:: Provided records ::
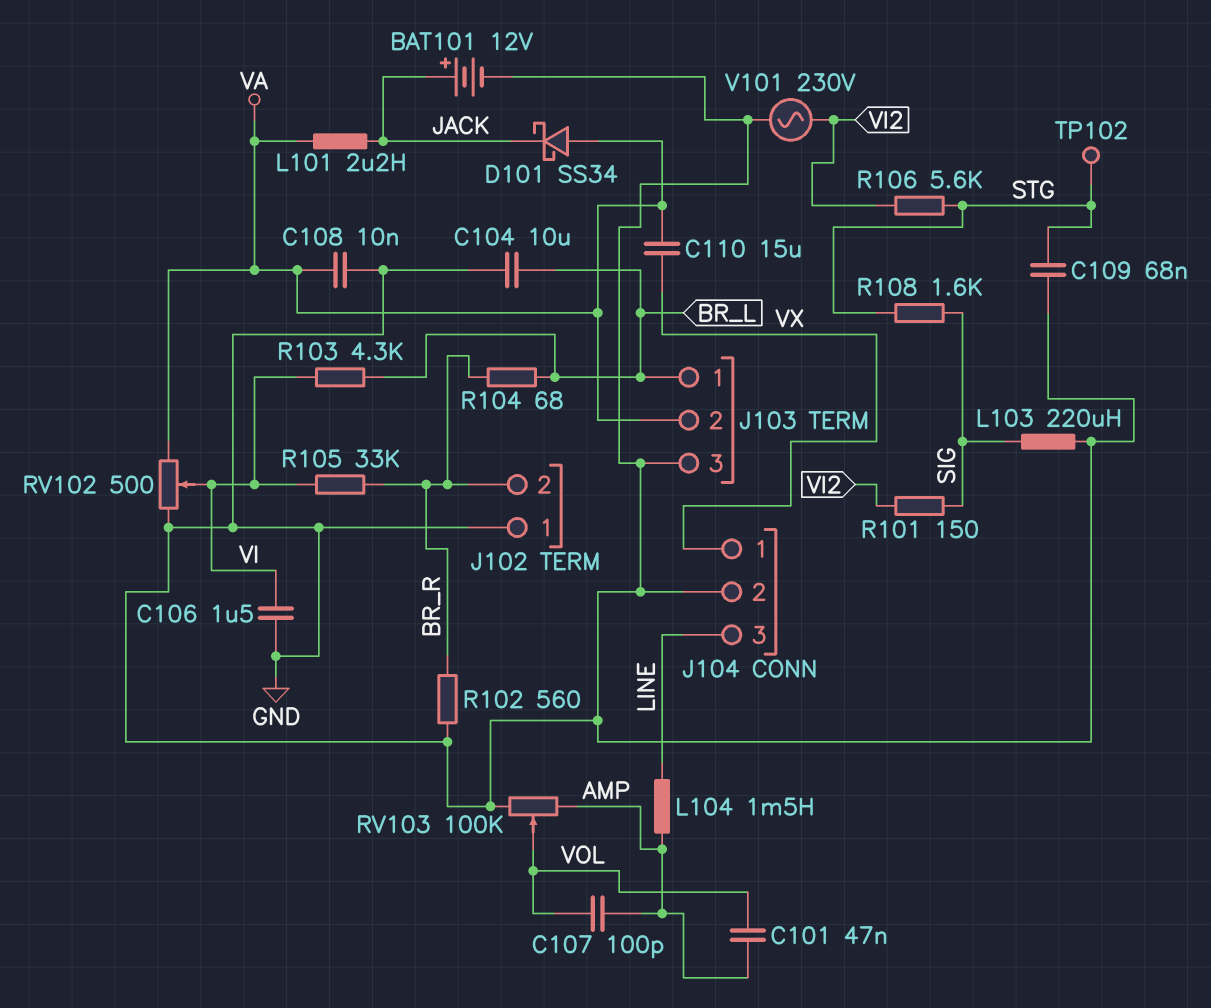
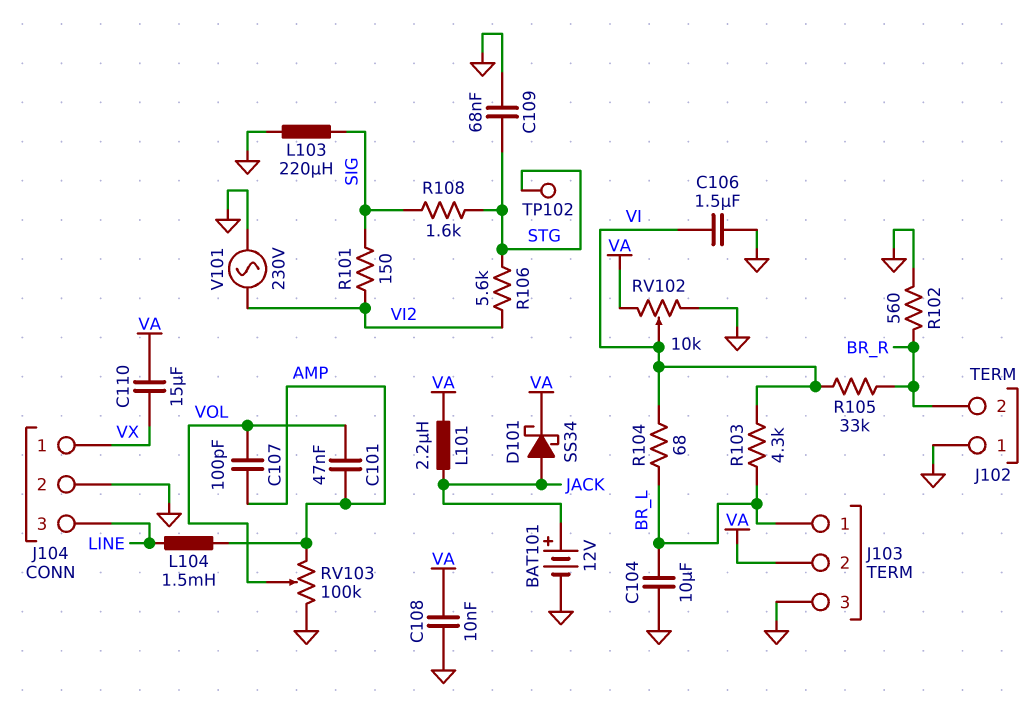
D101: schottky SS34 (A VA, K JACK) -> schottky SS34 (A JACK, K VA)
R104: 68 (BR_L, BR_R) -> 68 (BR_L, VI)
RV102: 500 (GND, VA, wiper VI) -> 10k (GND, VA, wiper VI)

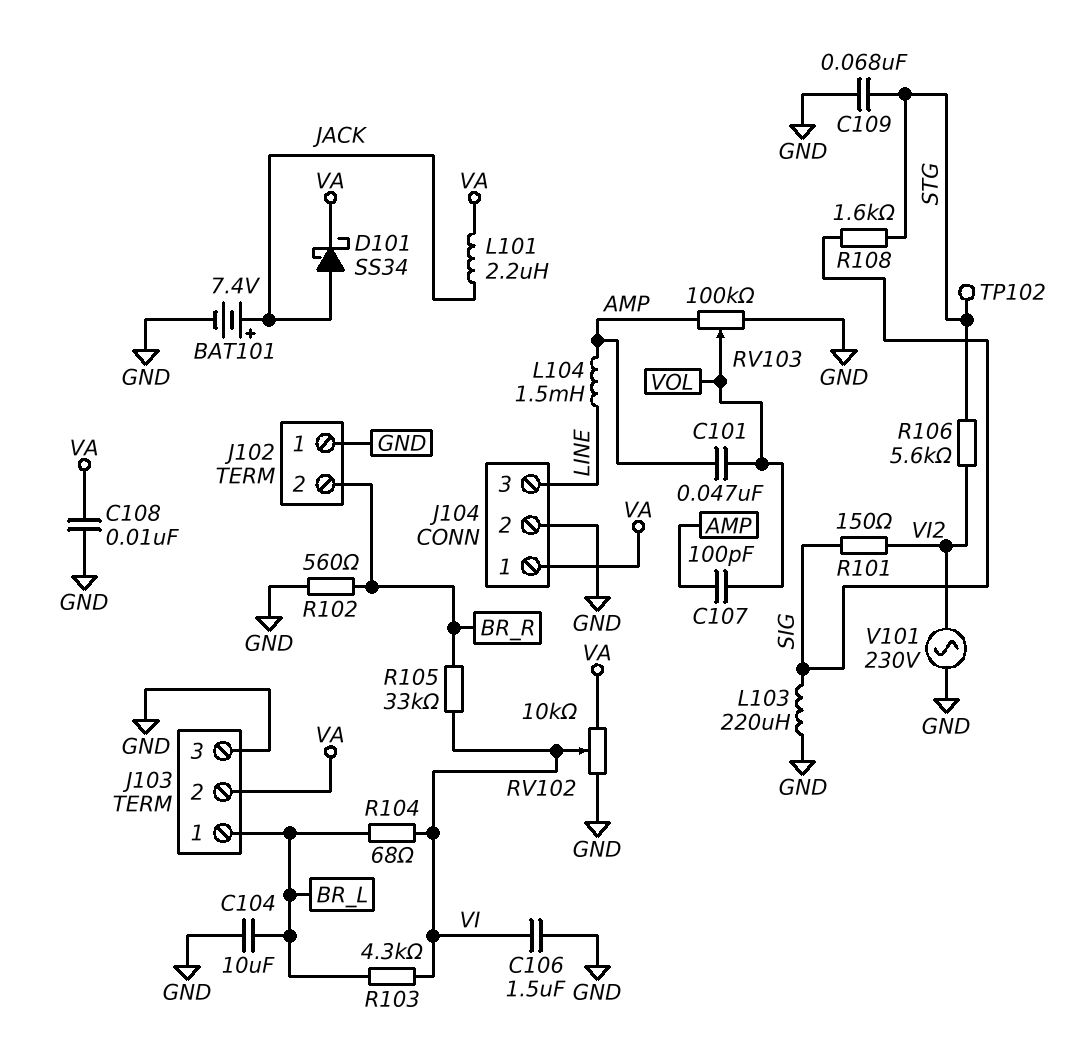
BAT101: 12V (plus JACK, minus GND) -> 7.4V (plus JACK, minus GND)
C110: 15uF (VA, VX) -> none
J104 pin 1: VX -> VA

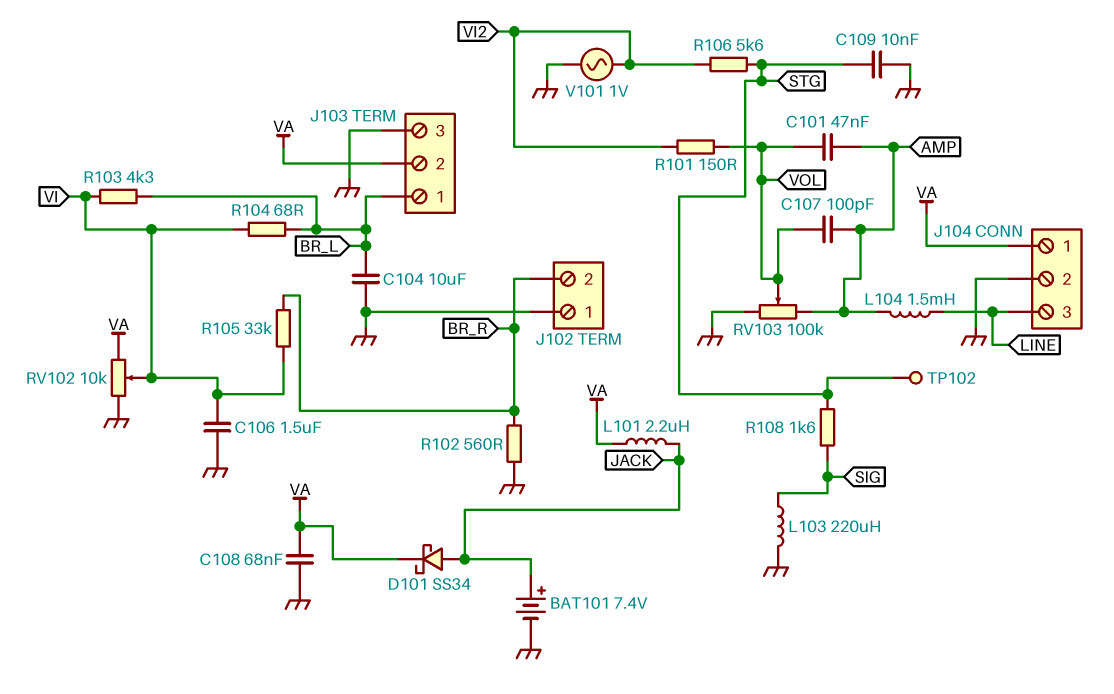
C108: 10nF (GND, VA) -> 68nF (GND, VA)
C109: 68nF (GND, STG) -> 10nF (GND, STG)
R101: 150 (SIG, VI2) -> 150 (VI2, VOL)
V101: AC 230V (GND, VI2) -> AC 1V (GND, VI2)

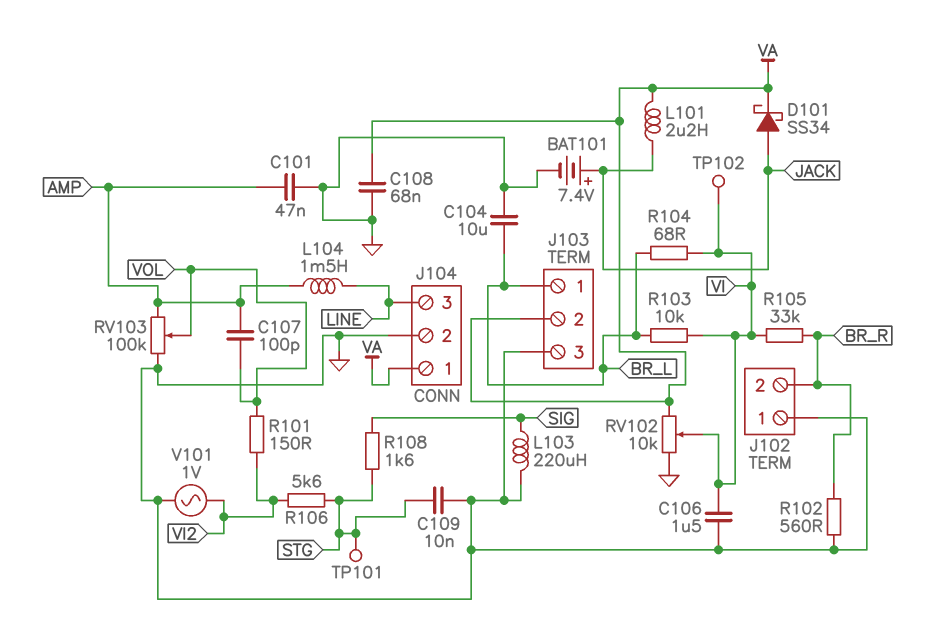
C101: 47nF (AMP, VOL) -> 47nF (AMP, GND)
R103: 4.3k (BR_L, VI) -> 10k (BR_L, VI)
TP101: none -> test point (STG)
TP102: test point (STG) -> test point (VI)

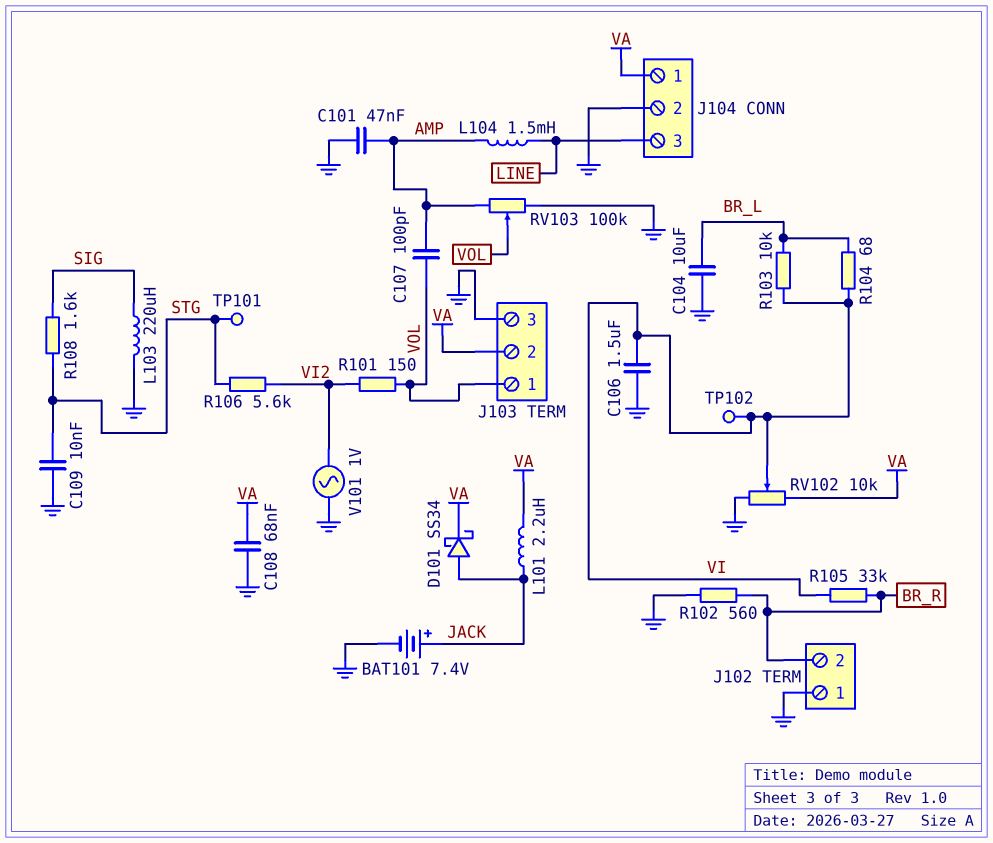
J103 pin 1: BR_L -> VOL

:: Instructions for the task ::
From the line containing "TP102: test point (STG) -> test point (VI)" to the final line above, both included, transcribe every line exactly and leave all pictures out.

:: Result below ::
TP102: test point (STG) -> test point (VI)

J103 pin 1: BR_L -> VOL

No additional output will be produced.